(Items from a data source)

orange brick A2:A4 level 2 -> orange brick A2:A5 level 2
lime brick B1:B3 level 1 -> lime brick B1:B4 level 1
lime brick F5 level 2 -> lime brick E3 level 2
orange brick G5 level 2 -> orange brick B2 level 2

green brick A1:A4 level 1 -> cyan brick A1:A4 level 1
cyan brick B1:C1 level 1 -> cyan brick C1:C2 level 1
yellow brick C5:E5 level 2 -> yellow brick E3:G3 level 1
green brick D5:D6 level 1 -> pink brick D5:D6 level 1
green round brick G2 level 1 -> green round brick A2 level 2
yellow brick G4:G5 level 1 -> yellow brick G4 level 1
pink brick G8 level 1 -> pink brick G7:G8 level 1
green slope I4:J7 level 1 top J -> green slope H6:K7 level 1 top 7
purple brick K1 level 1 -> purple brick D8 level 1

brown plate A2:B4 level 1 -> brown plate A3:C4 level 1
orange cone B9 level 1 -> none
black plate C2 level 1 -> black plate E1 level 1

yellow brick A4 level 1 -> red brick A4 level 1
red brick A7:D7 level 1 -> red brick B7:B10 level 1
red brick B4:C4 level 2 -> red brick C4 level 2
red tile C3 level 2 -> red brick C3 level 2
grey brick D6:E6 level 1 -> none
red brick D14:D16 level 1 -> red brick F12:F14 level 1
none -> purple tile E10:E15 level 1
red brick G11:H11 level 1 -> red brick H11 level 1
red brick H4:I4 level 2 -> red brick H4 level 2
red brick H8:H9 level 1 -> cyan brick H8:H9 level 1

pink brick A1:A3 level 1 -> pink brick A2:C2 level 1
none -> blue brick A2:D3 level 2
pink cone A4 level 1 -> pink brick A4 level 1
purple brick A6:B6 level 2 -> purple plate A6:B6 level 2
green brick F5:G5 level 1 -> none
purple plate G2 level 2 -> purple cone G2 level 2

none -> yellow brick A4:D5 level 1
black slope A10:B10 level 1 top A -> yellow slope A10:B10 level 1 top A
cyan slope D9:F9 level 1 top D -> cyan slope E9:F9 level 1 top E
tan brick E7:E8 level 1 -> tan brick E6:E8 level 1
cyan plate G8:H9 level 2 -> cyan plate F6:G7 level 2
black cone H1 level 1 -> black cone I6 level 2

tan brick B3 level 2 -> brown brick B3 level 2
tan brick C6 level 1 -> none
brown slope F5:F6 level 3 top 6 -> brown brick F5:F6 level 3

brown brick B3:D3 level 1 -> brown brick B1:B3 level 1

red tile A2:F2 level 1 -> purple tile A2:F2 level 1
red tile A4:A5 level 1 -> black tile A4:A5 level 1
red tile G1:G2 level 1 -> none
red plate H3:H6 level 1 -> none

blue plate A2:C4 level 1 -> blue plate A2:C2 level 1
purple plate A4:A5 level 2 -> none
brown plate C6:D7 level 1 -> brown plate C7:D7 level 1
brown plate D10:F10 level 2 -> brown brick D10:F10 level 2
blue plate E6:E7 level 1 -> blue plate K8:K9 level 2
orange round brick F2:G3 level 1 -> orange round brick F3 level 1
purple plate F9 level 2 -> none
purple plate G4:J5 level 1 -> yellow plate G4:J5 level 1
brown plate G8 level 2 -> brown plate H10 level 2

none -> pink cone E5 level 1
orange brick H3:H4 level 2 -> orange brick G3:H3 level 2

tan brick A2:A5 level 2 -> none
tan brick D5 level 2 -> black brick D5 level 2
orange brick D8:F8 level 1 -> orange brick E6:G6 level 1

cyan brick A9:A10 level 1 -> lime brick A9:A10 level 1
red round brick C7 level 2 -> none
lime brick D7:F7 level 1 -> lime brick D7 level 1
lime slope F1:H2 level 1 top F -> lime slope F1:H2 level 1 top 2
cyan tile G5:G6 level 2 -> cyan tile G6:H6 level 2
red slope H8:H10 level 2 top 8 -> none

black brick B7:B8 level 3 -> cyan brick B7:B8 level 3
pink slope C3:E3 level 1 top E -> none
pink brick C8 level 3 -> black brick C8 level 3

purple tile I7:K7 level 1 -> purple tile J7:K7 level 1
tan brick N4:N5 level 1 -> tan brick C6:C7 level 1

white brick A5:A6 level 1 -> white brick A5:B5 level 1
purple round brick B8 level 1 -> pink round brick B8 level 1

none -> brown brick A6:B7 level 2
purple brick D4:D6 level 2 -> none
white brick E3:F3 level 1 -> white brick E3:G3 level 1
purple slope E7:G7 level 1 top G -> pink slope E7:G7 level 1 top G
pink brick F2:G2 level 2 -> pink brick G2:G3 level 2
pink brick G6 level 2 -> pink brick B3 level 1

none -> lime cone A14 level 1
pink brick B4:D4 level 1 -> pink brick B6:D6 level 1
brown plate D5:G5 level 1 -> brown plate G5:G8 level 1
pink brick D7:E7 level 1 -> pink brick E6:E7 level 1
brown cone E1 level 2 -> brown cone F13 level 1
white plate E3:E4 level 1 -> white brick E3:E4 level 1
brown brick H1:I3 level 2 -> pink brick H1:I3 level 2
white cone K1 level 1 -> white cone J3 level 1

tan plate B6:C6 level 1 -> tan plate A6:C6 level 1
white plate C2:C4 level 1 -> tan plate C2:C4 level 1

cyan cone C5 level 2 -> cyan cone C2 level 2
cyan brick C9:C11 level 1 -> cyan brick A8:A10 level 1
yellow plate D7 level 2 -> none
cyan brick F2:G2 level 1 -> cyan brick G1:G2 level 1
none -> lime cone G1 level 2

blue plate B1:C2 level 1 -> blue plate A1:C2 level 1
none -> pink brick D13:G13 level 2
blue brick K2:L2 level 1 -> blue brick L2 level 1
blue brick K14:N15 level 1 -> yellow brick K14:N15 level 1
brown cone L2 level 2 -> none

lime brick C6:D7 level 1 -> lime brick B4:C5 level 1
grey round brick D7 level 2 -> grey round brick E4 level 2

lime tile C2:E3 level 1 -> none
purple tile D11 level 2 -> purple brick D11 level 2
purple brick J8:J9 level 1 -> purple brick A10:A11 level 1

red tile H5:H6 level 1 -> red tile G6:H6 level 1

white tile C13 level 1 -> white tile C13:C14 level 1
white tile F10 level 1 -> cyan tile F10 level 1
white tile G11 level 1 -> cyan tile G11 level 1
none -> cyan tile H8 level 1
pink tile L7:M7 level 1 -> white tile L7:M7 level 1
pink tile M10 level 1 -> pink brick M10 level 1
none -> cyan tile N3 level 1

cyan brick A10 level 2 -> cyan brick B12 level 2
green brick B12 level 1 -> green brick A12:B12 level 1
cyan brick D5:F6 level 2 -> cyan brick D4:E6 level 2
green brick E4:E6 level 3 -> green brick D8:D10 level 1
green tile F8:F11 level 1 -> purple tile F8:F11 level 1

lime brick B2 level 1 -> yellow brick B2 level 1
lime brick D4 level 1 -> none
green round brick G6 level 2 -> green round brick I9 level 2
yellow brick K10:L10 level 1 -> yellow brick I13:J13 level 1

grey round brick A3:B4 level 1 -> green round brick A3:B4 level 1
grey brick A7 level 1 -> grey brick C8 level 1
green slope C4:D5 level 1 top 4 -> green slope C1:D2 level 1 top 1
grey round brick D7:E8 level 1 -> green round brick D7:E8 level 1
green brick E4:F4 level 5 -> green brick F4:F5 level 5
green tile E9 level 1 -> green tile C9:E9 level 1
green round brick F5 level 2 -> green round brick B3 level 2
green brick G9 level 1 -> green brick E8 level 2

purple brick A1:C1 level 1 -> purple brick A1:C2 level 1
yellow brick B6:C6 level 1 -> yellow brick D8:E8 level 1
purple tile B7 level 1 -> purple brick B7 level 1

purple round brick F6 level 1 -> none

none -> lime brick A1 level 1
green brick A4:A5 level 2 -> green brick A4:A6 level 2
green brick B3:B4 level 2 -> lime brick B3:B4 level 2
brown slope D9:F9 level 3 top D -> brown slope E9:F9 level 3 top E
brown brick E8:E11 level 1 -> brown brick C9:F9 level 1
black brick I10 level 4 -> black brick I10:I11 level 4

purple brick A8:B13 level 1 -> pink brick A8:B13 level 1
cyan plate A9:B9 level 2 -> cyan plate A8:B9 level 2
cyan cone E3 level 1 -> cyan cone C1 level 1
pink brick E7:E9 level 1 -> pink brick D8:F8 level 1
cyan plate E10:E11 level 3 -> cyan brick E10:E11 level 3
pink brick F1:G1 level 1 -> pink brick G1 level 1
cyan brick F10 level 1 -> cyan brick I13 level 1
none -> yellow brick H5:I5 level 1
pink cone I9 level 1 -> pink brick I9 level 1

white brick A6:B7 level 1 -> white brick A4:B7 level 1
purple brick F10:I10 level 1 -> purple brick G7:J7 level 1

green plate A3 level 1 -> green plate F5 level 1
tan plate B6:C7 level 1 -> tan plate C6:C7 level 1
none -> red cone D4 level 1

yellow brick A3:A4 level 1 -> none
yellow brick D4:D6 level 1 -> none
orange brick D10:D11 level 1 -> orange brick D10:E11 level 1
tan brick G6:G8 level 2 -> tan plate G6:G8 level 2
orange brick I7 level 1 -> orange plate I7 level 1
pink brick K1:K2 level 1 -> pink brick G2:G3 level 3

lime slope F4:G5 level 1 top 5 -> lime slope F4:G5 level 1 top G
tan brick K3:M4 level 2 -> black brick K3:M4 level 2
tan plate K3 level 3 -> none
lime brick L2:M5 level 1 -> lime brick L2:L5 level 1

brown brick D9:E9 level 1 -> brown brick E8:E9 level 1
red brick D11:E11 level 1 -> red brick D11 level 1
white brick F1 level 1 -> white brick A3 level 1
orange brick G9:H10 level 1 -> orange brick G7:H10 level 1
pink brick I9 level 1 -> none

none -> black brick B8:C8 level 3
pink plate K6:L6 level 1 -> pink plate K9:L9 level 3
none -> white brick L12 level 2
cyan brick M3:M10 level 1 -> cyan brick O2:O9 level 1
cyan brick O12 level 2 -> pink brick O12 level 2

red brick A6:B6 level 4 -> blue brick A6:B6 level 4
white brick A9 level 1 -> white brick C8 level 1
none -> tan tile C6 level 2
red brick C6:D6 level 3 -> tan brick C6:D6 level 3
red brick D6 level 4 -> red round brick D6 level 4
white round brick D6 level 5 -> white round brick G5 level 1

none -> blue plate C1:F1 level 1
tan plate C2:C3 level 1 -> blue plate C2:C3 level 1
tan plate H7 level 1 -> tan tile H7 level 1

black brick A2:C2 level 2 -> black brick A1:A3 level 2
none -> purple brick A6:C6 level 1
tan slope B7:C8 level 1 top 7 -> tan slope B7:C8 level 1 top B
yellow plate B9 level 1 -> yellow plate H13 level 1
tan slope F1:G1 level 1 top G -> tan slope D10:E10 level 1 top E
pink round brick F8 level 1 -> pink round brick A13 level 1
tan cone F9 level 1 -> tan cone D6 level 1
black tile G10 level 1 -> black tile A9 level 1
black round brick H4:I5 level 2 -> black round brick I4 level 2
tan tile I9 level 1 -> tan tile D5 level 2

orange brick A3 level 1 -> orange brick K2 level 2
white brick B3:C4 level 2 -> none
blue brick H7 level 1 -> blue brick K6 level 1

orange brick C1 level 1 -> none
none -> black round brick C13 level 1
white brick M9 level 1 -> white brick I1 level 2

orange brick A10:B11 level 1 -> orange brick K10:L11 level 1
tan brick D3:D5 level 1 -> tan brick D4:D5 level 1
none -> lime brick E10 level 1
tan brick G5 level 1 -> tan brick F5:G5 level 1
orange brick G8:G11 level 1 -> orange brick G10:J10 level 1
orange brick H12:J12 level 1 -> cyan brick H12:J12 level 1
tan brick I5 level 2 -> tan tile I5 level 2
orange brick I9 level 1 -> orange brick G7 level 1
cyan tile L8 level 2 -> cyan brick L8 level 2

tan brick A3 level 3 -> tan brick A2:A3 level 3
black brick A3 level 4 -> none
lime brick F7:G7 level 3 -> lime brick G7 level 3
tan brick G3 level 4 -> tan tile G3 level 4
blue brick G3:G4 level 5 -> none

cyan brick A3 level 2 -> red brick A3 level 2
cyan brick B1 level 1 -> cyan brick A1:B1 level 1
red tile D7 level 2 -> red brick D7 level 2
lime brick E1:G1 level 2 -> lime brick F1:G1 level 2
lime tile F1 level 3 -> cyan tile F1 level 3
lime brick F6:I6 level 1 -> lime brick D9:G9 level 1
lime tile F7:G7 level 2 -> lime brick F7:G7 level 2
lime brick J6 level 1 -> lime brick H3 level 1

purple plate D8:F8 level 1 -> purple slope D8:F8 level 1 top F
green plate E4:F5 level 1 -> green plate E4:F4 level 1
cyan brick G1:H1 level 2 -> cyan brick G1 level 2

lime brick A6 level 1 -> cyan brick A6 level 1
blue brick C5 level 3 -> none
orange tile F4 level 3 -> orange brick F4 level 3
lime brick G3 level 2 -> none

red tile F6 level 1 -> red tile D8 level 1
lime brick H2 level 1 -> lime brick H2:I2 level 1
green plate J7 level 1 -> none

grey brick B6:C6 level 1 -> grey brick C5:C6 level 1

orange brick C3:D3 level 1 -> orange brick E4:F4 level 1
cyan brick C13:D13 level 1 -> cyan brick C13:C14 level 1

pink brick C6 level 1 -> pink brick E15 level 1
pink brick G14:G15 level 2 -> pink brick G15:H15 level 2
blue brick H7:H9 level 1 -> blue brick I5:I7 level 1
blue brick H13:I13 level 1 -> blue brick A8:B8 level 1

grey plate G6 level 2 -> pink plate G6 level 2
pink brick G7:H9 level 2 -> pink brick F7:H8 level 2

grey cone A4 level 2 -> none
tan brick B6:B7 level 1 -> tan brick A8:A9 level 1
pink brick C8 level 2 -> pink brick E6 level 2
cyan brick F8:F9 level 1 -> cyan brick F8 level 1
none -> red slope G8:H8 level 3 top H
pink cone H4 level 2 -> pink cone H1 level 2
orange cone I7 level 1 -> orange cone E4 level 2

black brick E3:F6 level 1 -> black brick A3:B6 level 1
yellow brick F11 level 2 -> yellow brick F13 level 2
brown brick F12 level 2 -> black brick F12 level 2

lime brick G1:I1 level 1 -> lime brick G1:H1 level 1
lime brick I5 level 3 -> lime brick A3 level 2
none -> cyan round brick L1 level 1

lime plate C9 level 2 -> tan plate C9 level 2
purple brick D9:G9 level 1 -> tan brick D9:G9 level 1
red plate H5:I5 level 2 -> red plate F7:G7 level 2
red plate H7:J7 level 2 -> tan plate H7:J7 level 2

▸ EXERCISE OBJECTIVE
After locating the line with "none -> yellow brick H5:I5 level 1" above, return that line and every later line through the one with "lime brick L2:M5", word for word and with nothing else.

▸ TASK RESPONSE
none -> yellow brick H5:I5 level 1
pink cone I9 level 1 -> pink brick I9 level 1

white brick A6:B7 level 1 -> white brick A4:B7 level 1
purple brick F10:I10 level 1 -> purple brick G7:J7 level 1

green plate A3 level 1 -> green plate F5 level 1
tan plate B6:C7 level 1 -> tan plate C6:C7 level 1
none -> red cone D4 level 1

yellow brick A3:A4 level 1 -> none
yellow brick D4:D6 level 1 -> none
orange brick D10:D11 level 1 -> orange brick D10:E11 level 1
tan brick G6:G8 level 2 -> tan plate G6:G8 level 2
orange brick I7 level 1 -> orange plate I7 level 1
pink brick K1:K2 level 1 -> pink brick G2:G3 level 3

lime slope F4:G5 level 1 top 5 -> lime slope F4:G5 level 1 top G
tan brick K3:M4 level 2 -> black brick K3:M4 level 2
tan plate K3 level 3 -> none
lime brick L2:M5 level 1 -> lime brick L2:L5 level 1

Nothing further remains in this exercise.